Before-and-after object lists:
=== Begin Enclosure ===
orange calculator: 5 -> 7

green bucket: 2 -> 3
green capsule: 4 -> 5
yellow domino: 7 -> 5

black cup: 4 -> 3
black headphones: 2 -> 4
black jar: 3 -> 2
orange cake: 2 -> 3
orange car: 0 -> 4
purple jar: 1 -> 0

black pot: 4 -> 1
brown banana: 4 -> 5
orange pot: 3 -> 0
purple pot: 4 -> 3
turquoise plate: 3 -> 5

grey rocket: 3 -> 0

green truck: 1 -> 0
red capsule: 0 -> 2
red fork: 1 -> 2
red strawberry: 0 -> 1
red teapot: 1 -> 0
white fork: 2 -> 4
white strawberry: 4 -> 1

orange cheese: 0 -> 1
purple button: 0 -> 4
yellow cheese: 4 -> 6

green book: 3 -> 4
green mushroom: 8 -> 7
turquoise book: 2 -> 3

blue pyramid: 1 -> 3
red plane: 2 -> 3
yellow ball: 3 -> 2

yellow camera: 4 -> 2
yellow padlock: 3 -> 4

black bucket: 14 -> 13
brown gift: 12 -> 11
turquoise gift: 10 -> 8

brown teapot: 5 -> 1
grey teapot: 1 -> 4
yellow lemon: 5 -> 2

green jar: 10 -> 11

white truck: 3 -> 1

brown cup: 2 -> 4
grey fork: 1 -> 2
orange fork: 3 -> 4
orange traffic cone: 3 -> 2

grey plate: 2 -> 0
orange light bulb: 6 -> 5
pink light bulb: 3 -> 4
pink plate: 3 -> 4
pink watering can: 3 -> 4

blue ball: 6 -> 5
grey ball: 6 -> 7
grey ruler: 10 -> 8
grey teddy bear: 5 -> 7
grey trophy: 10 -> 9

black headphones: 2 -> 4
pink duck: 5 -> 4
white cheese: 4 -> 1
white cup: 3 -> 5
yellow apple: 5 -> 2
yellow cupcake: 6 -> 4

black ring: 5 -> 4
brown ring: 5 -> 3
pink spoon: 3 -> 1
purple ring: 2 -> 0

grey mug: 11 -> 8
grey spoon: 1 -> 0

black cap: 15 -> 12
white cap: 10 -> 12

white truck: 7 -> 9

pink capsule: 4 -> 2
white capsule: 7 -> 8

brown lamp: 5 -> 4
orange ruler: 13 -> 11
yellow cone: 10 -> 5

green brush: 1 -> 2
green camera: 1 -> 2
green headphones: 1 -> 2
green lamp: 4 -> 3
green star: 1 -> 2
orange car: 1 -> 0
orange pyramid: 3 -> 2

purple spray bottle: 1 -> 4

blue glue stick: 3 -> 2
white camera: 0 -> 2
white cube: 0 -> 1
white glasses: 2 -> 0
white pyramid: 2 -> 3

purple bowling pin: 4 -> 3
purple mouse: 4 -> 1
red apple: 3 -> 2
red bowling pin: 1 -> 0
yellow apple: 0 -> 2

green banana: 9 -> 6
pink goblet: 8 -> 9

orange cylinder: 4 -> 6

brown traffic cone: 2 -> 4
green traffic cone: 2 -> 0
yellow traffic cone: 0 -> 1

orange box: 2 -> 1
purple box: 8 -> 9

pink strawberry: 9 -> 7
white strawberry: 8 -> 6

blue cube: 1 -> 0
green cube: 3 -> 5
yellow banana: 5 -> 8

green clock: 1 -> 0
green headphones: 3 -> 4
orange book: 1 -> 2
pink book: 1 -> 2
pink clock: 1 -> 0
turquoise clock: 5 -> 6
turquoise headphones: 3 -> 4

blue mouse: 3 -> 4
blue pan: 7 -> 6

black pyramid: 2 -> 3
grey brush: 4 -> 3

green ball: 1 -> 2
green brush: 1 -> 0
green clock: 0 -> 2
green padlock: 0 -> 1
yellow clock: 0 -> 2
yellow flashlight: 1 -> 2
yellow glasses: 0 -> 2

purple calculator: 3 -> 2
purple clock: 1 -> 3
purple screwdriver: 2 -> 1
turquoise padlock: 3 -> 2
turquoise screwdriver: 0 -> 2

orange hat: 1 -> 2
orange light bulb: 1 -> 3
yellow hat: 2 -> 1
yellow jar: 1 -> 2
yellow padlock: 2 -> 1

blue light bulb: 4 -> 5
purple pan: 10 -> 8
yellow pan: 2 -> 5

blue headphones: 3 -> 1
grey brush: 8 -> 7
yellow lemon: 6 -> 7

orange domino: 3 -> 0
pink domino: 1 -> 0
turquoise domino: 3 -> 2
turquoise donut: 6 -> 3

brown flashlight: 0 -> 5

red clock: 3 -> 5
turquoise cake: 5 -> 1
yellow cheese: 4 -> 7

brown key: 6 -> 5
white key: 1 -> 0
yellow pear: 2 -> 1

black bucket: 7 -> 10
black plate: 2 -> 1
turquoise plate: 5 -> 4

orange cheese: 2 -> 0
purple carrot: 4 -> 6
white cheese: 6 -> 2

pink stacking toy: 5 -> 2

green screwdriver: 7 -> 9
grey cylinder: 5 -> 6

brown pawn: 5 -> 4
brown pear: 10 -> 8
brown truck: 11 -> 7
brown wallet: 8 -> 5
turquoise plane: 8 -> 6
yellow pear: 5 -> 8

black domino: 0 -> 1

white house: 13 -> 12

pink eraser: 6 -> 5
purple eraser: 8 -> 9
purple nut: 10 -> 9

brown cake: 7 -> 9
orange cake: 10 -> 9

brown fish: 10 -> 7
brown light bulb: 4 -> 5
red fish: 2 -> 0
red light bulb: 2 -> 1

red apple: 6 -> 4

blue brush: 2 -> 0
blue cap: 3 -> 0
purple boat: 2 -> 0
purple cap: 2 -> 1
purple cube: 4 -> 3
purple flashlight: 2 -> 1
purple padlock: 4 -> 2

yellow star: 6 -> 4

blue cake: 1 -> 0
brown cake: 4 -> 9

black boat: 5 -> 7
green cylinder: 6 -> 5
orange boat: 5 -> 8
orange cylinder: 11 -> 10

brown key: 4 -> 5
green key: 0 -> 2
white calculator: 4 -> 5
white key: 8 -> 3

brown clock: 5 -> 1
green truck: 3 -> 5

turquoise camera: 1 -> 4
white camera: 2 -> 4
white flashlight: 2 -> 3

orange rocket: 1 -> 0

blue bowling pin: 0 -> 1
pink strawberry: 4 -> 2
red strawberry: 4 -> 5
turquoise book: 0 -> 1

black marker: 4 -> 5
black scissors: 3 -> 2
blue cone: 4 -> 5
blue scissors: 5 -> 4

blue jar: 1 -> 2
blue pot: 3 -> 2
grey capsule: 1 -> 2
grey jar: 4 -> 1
=== End Enclosure ===
Exercise goal
The output should be exactly the lines above from the line containing "blue glue stick: 3 -> 2" to the line containing "blue pan: 7 -> 6", inclusive, with no other lines.

Answer section
blue glue stick: 3 -> 2
white camera: 0 -> 2
white cube: 0 -> 1
white glasses: 2 -> 0
white pyramid: 2 -> 3

purple bowling pin: 4 -> 3
purple mouse: 4 -> 1
red apple: 3 -> 2
red bowling pin: 1 -> 0
yellow apple: 0 -> 2

green banana: 9 -> 6
pink goblet: 8 -> 9

orange cylinder: 4 -> 6

brown traffic cone: 2 -> 4
green traffic cone: 2 -> 0
yellow traffic cone: 0 -> 1

orange box: 2 -> 1
purple box: 8 -> 9

pink strawberry: 9 -> 7
white strawberry: 8 -> 6

blue cube: 1 -> 0
green cube: 3 -> 5
yellow banana: 5 -> 8

green clock: 1 -> 0
green headphones: 3 -> 4
orange book: 1 -> 2
pink book: 1 -> 2
pink clock: 1 -> 0
turquoise clock: 5 -> 6
turquoise headphones: 3 -> 4

blue mouse: 3 -> 4
blue pan: 7 -> 6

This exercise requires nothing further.